**Activity**:
Setting aside any pictures, reproduce the data exactly.

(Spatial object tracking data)
--------------------------------

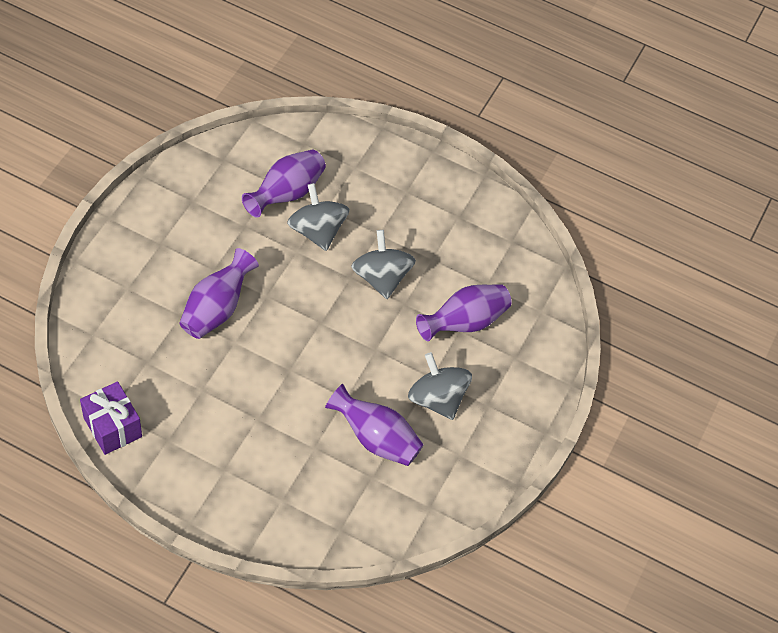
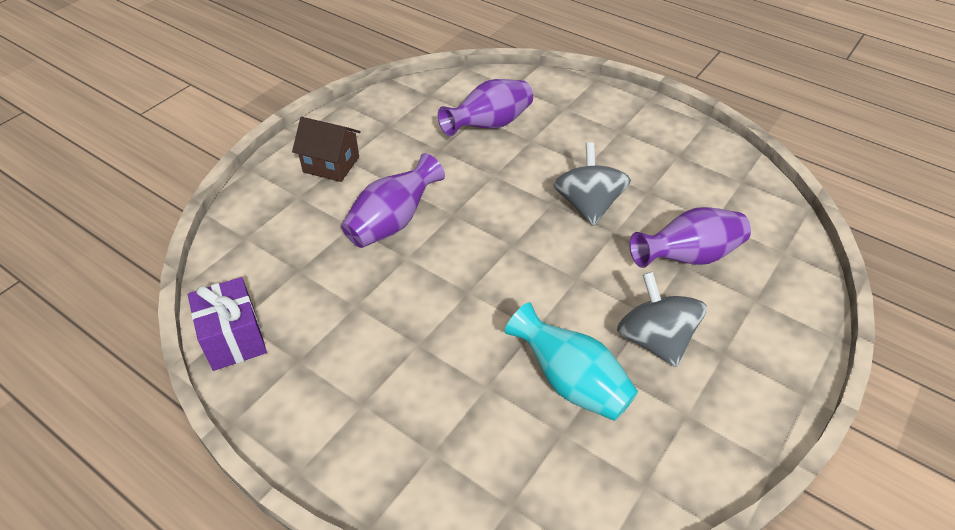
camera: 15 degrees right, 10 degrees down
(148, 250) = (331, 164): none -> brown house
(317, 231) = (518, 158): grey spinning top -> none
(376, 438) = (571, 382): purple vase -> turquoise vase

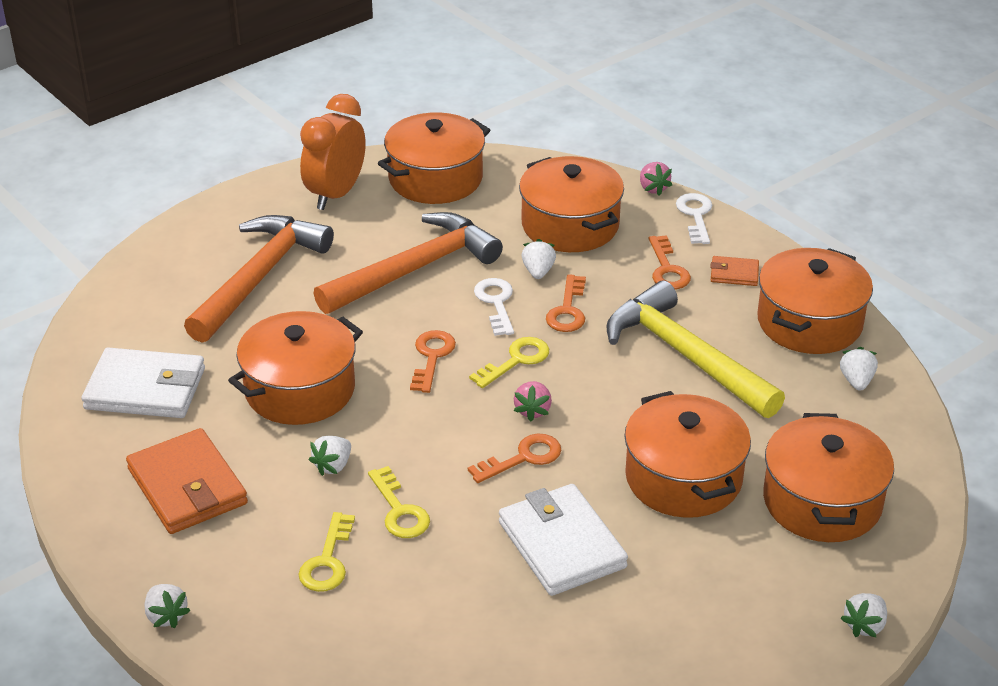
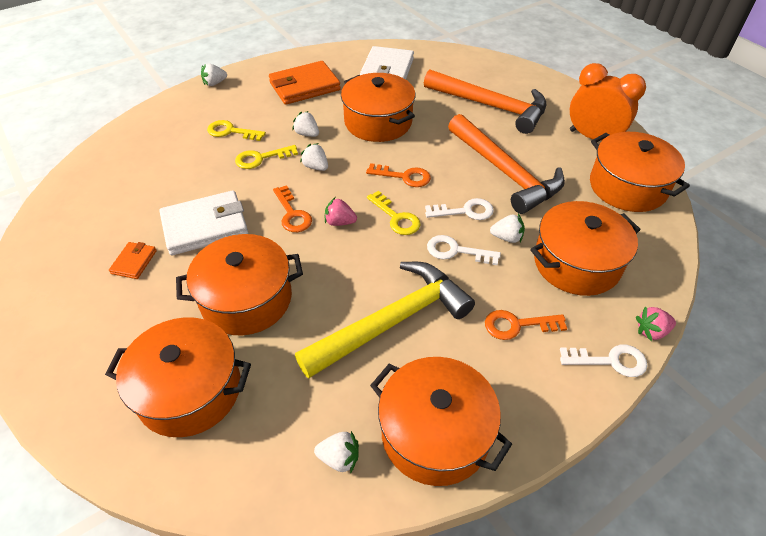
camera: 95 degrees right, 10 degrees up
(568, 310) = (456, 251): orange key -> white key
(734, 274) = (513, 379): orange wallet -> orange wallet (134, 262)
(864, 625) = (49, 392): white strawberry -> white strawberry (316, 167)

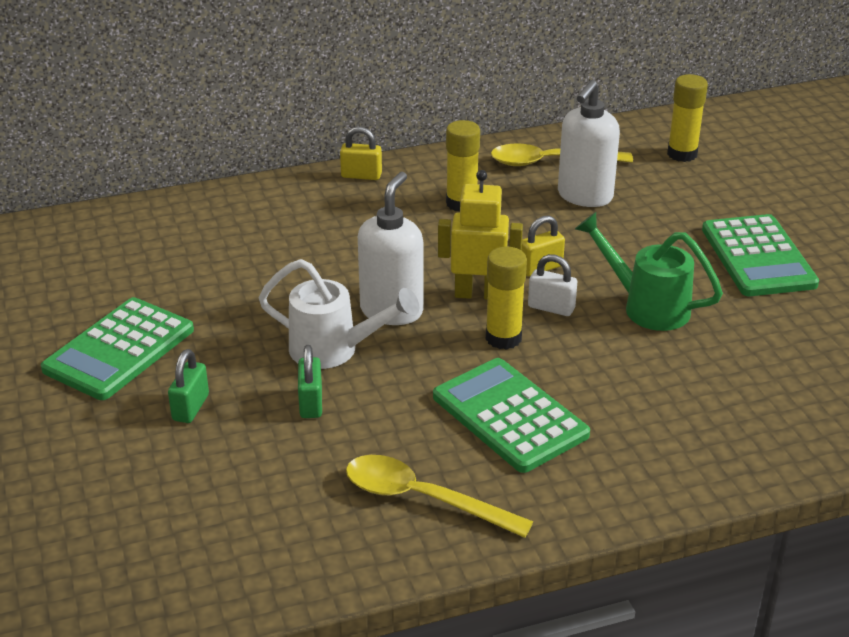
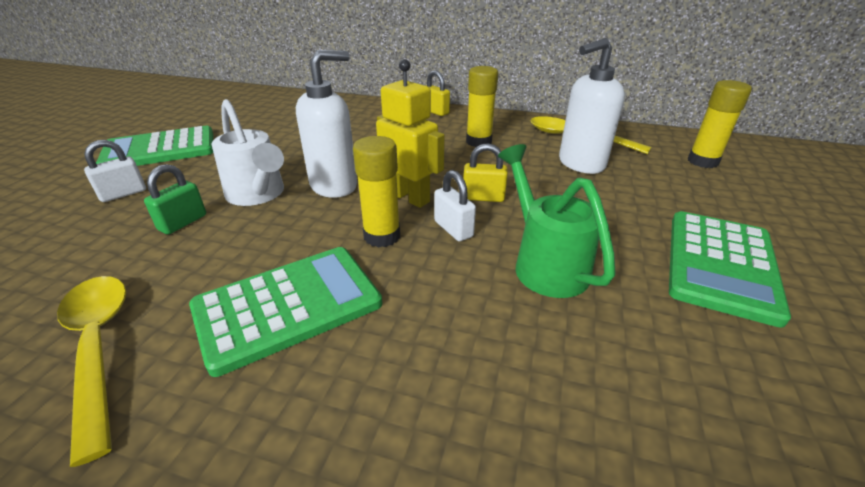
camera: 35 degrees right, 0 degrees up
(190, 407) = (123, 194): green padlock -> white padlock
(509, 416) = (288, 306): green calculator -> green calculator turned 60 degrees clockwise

--------------------------------

**Exercise answer**:
camera: 15 degrees right, 10 degrees down
(148, 250) = (331, 164): none -> brown house
(317, 231) = (518, 158): grey spinning top -> none
(376, 438) = (571, 382): purple vase -> turquoise vase

camera: 95 degrees right, 10 degrees up
(568, 310) = (456, 251): orange key -> white key
(734, 274) = (513, 379): orange wallet -> orange wallet (134, 262)
(864, 625) = (49, 392): white strawberry -> white strawberry (316, 167)

camera: 35 degrees right, 0 degrees up
(190, 407) = (123, 194): green padlock -> white padlock
(509, 416) = (288, 306): green calculator -> green calculator turned 60 degrees clockwise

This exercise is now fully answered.